What this task involves: From the first entry to the last, restate everything word for word and exclude pictures.

╭──

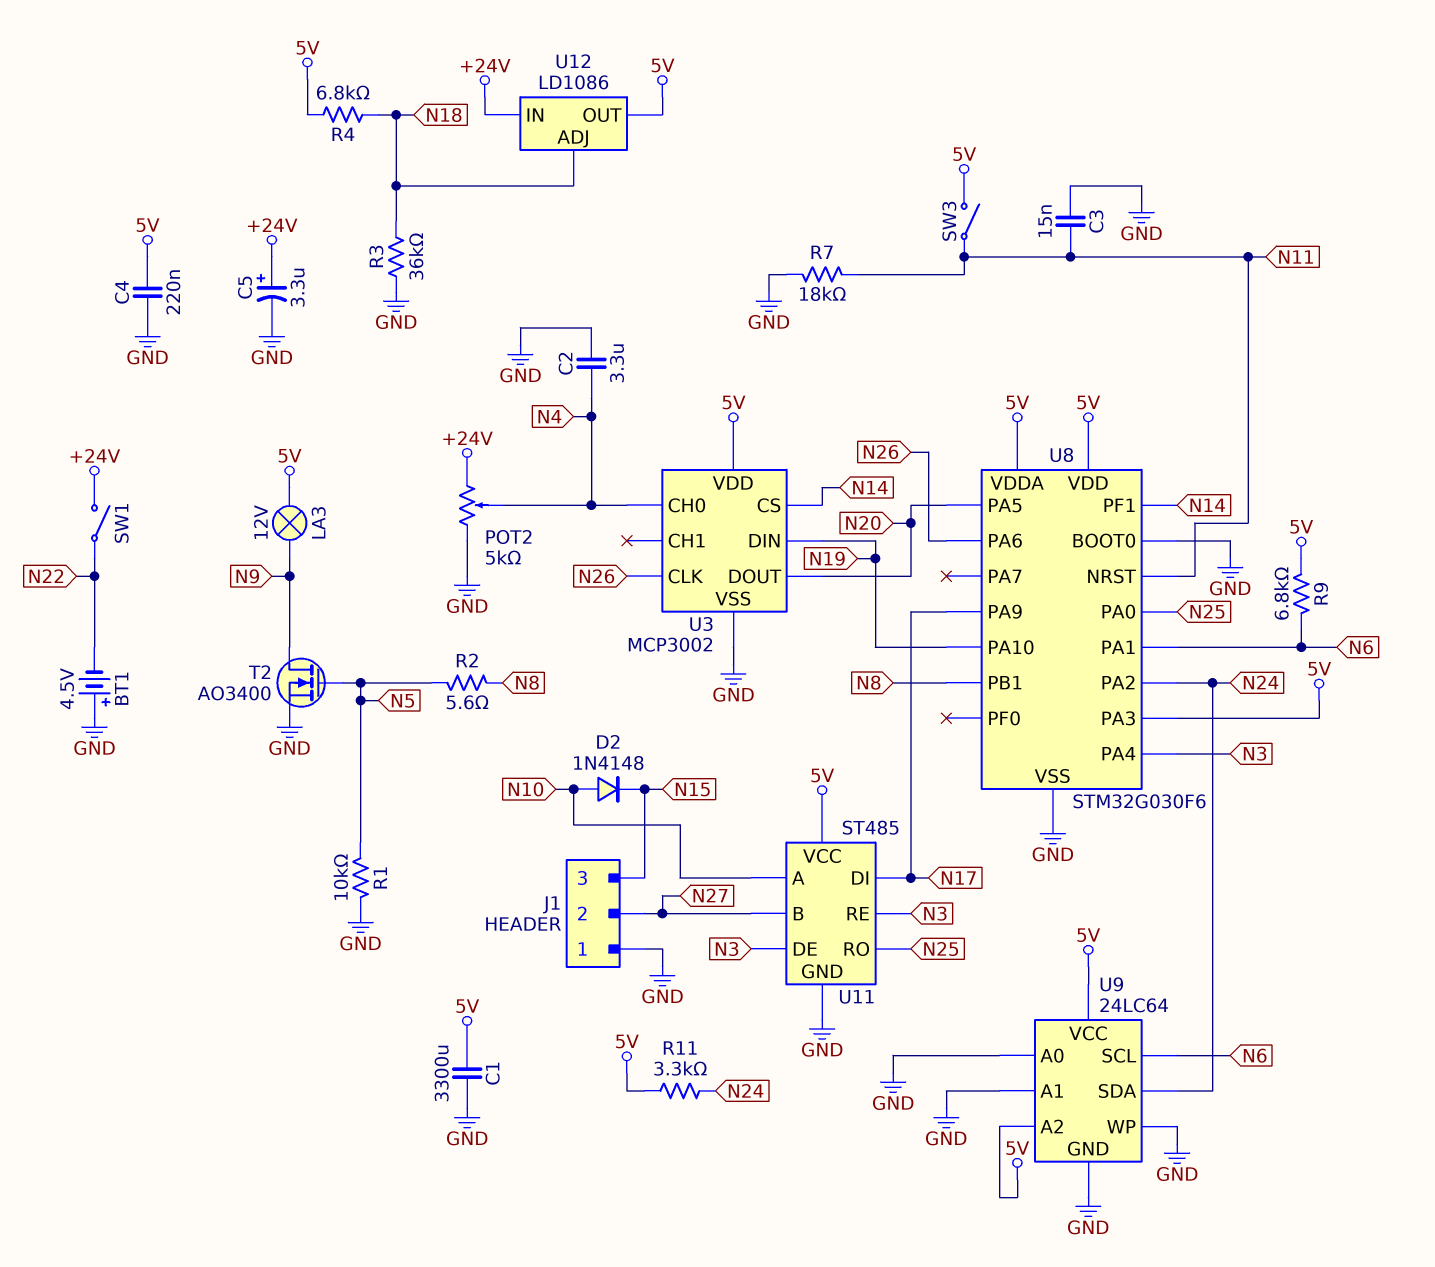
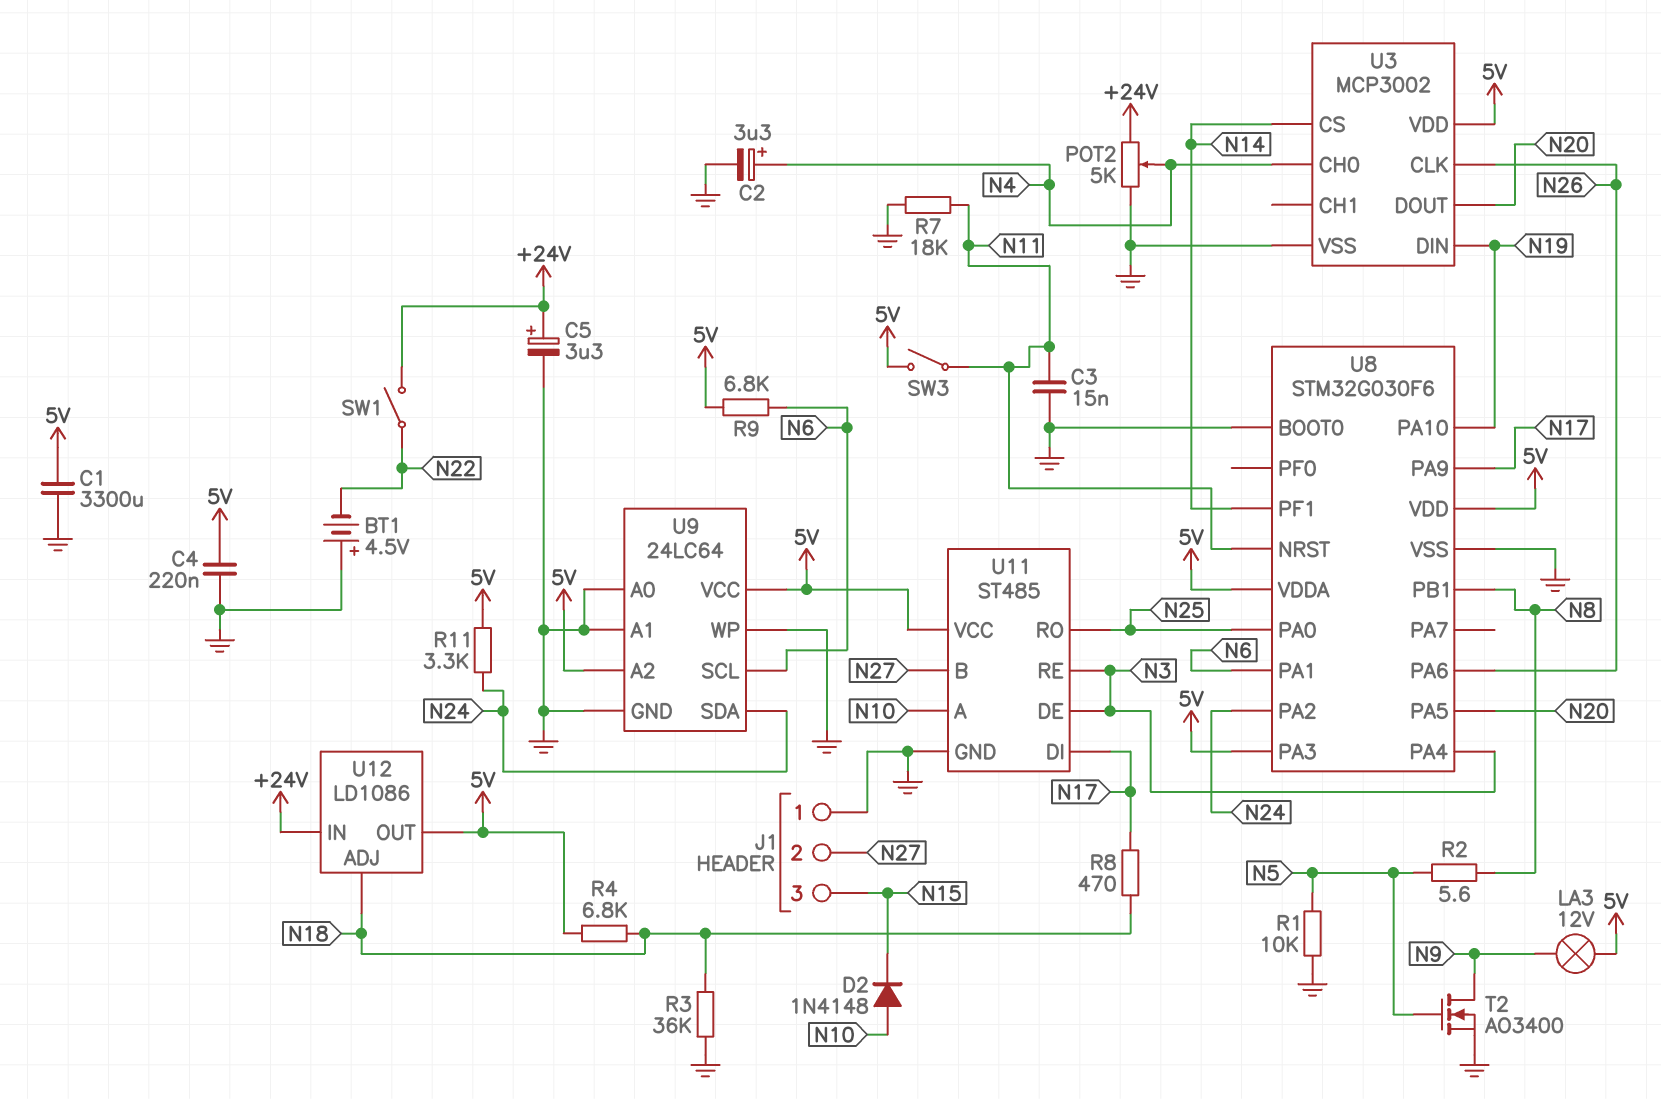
C2: 3.3uF (GND, N4) -> 3.3uF (plus N4, minus GND)
R8: none -> 470 (N17, N18)

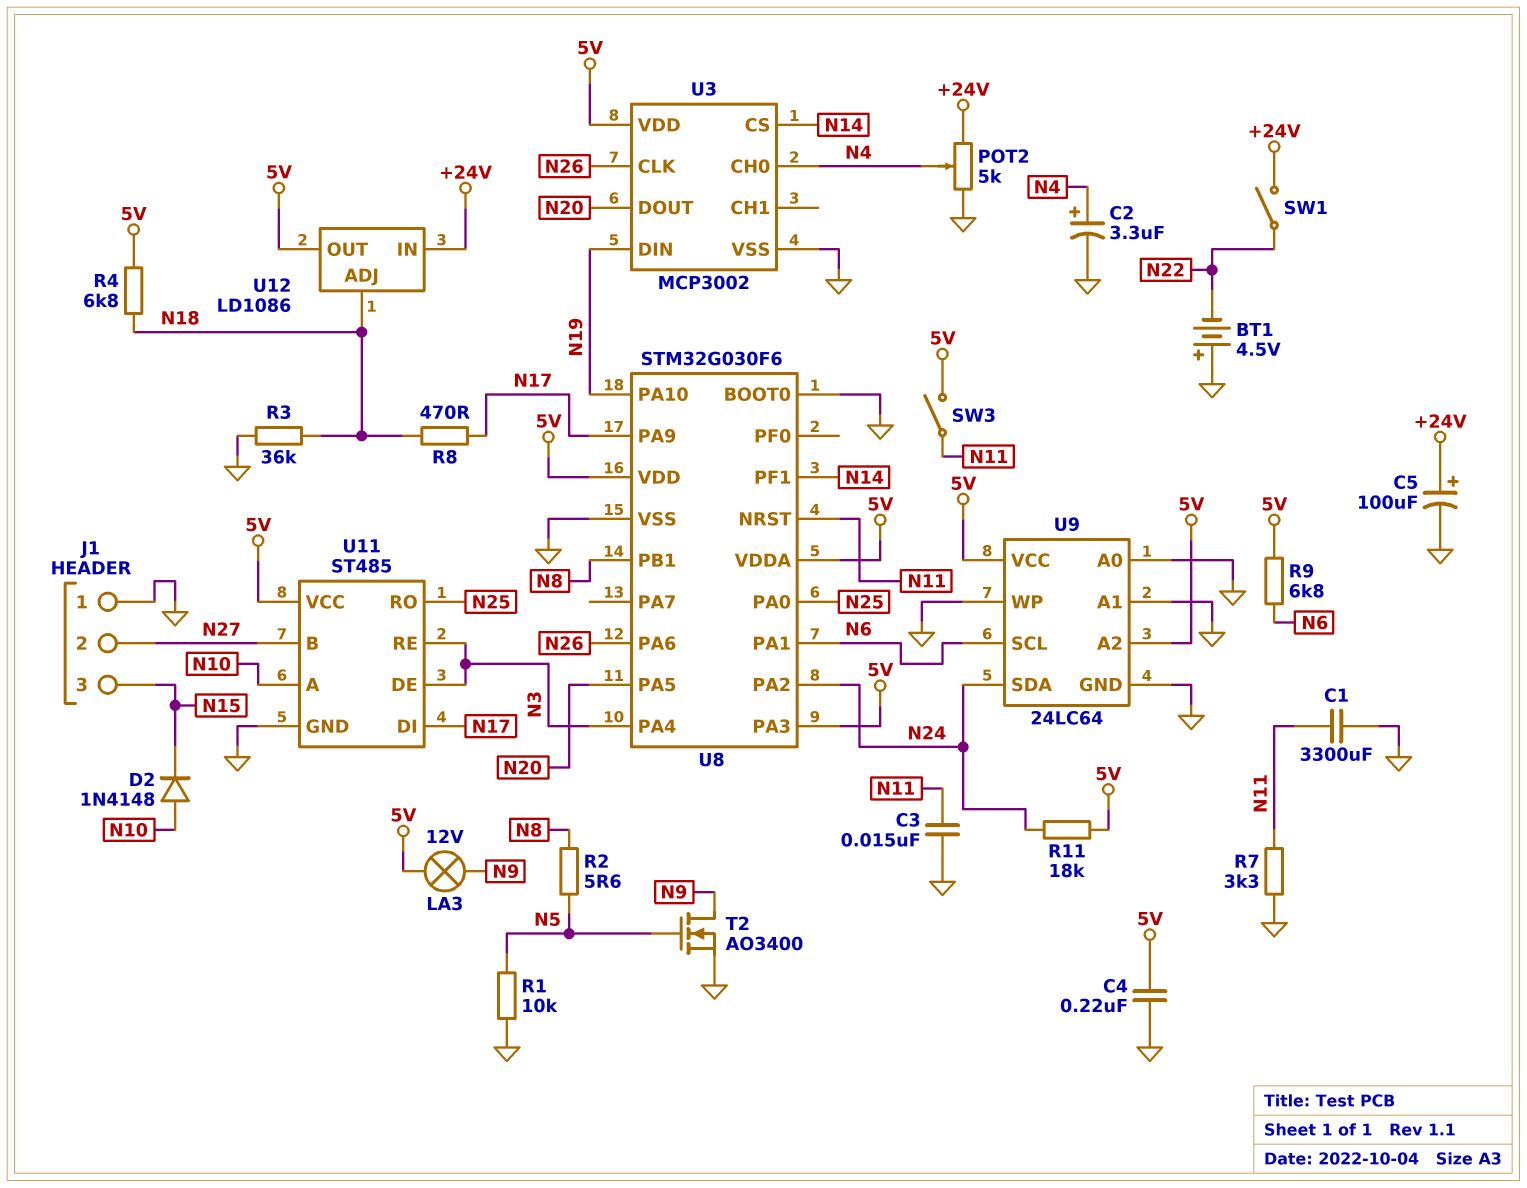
C1: 3300uF (5V, GND) -> 3300uF (GND, N11)
C5: 3.3uF (plus +24V, minus GND) -> 100uF (plus +24V, minus GND)
R7: 18k (GND, N11) -> 3.3k (GND, N11)
R11: 3.3k (5V, N24) -> 18k (5V, N24)

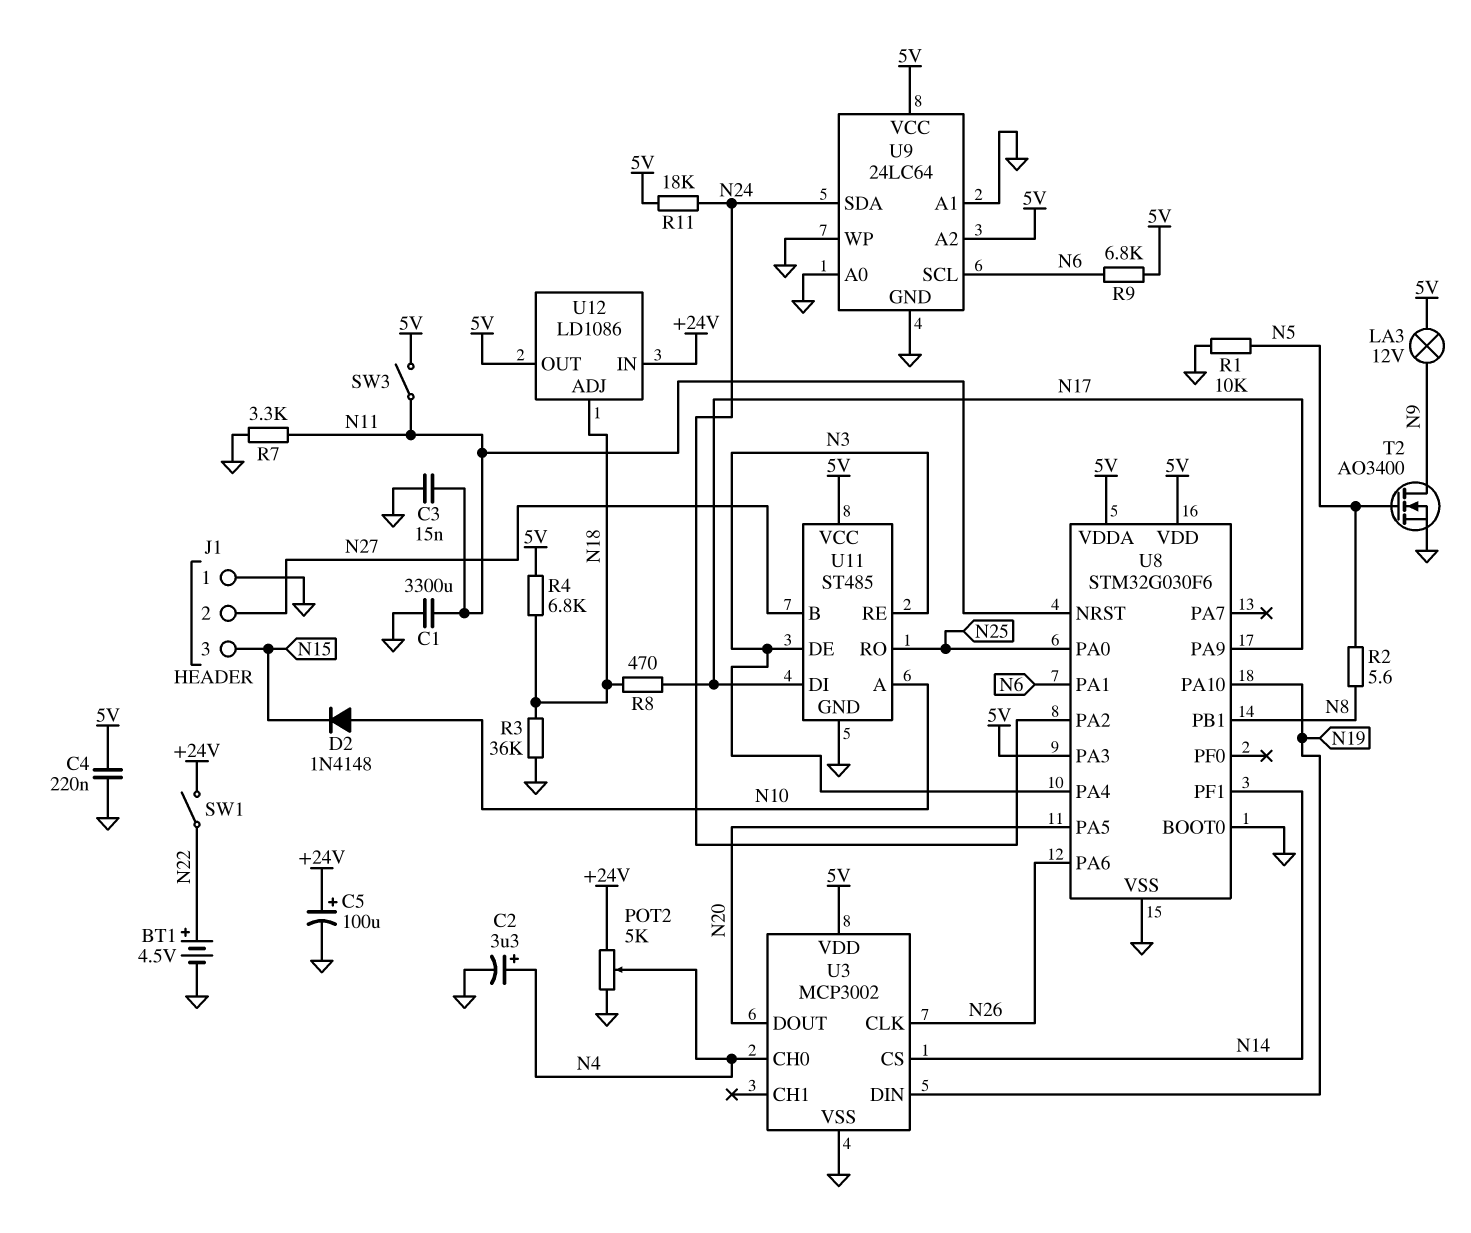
BT1: 4.5V (plus GND, minus N22) -> 4.5V (plus N22, minus GND)

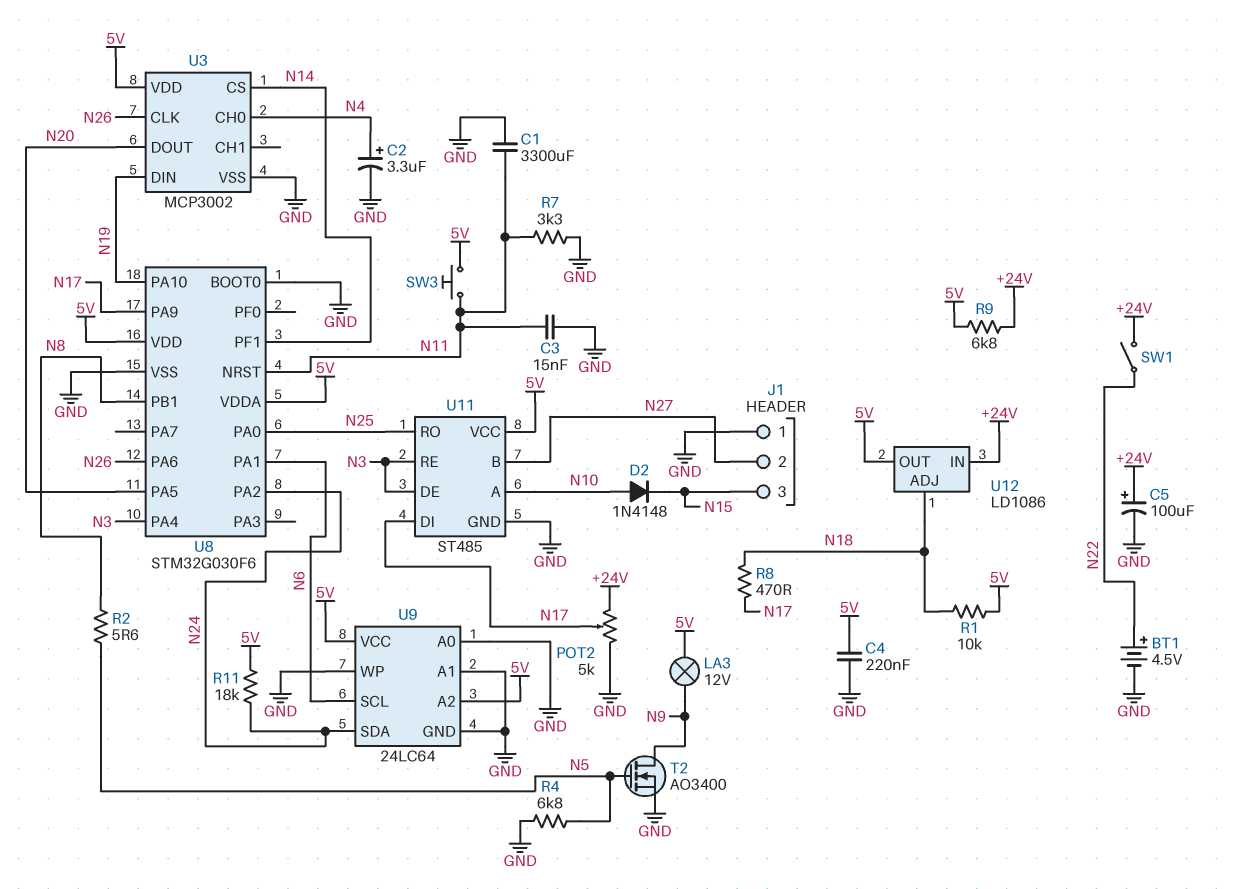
POT2: 5k (+24V, GND, wiper N4) -> 5k (+24V, GND, wiper N17)
R1: 10k (GND, N5) -> 10k (5V, N18)
R3: 36k (GND, N18) -> none
R4: 6.8k (5V, N18) -> 6.8k (GND, N5)
R9: 6.8k (5V, N6) -> 6.8k (+24V, 5V)
SW3: switch (5V, N11) -> button (5V, N11)
U8 pin PA3: 5V -> none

╰──

Task response:
C2: 3.3uF (GND, N4) -> 3.3uF (plus N4, minus GND)
R8: none -> 470 (N17, N18)

C1: 3300uF (5V, GND) -> 3300uF (GND, N11)
C5: 3.3uF (plus +24V, minus GND) -> 100uF (plus +24V, minus GND)
R7: 18k (GND, N11) -> 3.3k (GND, N11)
R11: 3.3k (5V, N24) -> 18k (5V, N24)

BT1: 4.5V (plus GND, minus N22) -> 4.5V (plus N22, minus GND)

POT2: 5k (+24V, GND, wiper N4) -> 5k (+24V, GND, wiper N17)
R1: 10k (GND, N5) -> 10k (5V, N18)
R3: 36k (GND, N18) -> none
R4: 6.8k (5V, N18) -> 6.8k (GND, N5)
R9: 6.8k (5V, N6) -> 6.8k (+24V, 5V)
SW3: switch (5V, N11) -> button (5V, N11)
U8 pin PA3: 5V -> none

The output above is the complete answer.